▶ [SUPPLIED DATA]
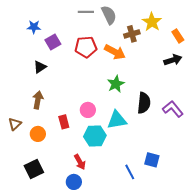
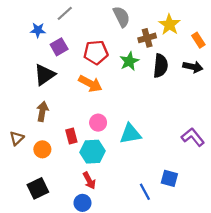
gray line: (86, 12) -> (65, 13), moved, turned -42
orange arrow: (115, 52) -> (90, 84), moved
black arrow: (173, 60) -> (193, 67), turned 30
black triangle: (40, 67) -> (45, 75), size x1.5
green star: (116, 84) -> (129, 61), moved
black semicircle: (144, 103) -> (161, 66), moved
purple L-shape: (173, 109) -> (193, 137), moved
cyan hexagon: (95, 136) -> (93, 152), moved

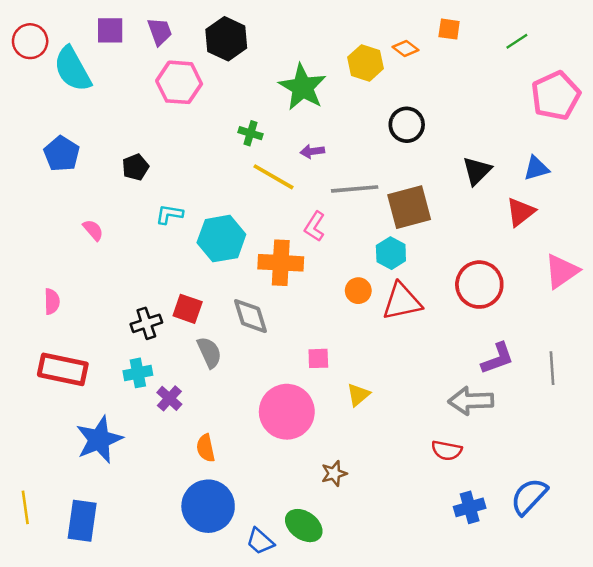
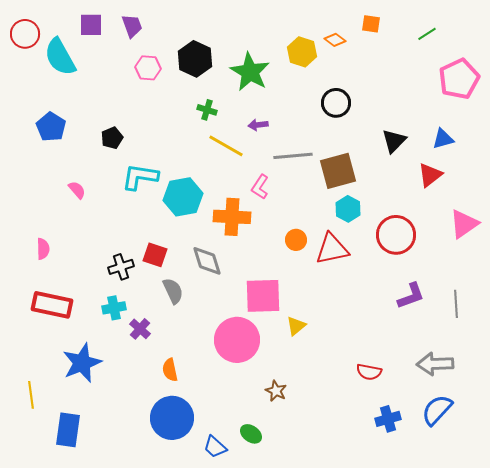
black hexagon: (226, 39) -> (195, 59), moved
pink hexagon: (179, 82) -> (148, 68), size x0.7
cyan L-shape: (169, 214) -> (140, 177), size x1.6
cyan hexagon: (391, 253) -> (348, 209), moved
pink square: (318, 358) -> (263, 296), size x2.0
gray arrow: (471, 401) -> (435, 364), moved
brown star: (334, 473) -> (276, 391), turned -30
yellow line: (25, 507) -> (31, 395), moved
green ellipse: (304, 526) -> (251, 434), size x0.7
--
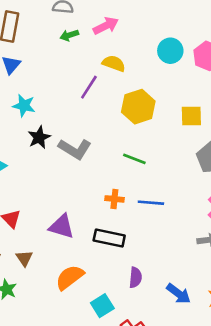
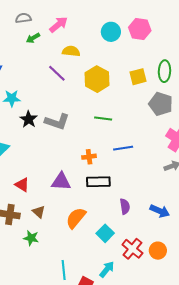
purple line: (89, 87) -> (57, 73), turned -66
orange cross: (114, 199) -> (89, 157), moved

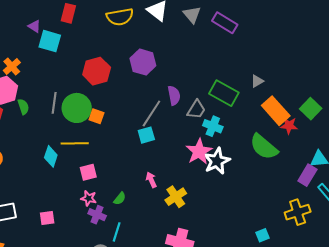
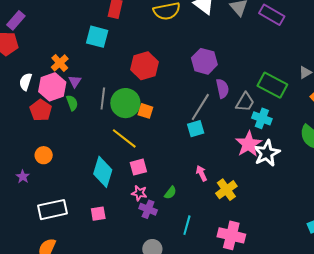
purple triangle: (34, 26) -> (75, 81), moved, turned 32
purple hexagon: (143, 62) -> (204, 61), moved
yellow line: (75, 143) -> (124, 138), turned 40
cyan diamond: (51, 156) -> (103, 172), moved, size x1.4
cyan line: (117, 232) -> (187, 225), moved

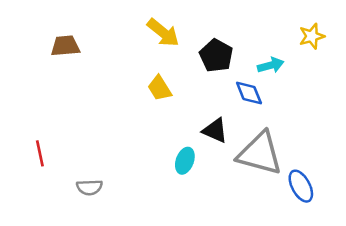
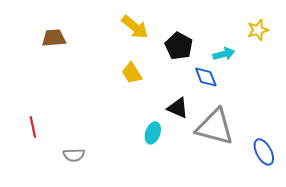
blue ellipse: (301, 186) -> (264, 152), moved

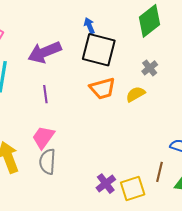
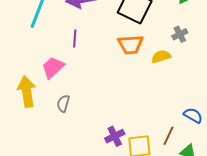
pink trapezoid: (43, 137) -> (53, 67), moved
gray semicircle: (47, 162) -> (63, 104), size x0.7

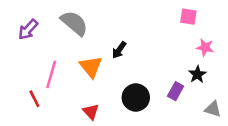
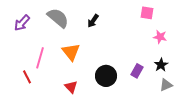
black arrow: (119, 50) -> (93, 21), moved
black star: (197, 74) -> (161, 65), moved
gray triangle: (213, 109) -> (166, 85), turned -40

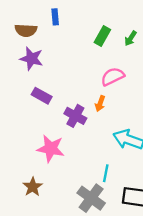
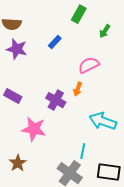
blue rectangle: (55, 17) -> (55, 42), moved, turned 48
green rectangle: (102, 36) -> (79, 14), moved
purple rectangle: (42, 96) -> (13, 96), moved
* * *
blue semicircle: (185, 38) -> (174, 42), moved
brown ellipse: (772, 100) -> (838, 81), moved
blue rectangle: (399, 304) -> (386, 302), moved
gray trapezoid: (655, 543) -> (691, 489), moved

▶ [AIM OF THE EXERCISE] From the records above, output only the lines starting at the one containing "gray line: (86, 12)" and ending at the one containing "green ellipse: (304, 526)", word for word. Pictures stay out.

▶ [TASK RESPONSE]
gray line: (86, 12) -> (65, 13), moved, turned -42
orange arrow: (115, 52) -> (90, 84), moved
black arrow: (173, 60) -> (193, 67), turned 30
black triangle: (40, 67) -> (45, 75), size x1.5
green star: (116, 84) -> (129, 61), moved
black semicircle: (144, 103) -> (161, 66), moved
purple L-shape: (173, 109) -> (193, 137), moved
cyan hexagon: (95, 136) -> (93, 152), moved

black hexagon: (226, 39) -> (195, 59), moved
pink hexagon: (179, 82) -> (148, 68), size x0.7
cyan L-shape: (169, 214) -> (140, 177), size x1.6
cyan hexagon: (391, 253) -> (348, 209), moved
pink square: (318, 358) -> (263, 296), size x2.0
gray arrow: (471, 401) -> (435, 364), moved
brown star: (334, 473) -> (276, 391), turned -30
yellow line: (25, 507) -> (31, 395), moved
green ellipse: (304, 526) -> (251, 434), size x0.7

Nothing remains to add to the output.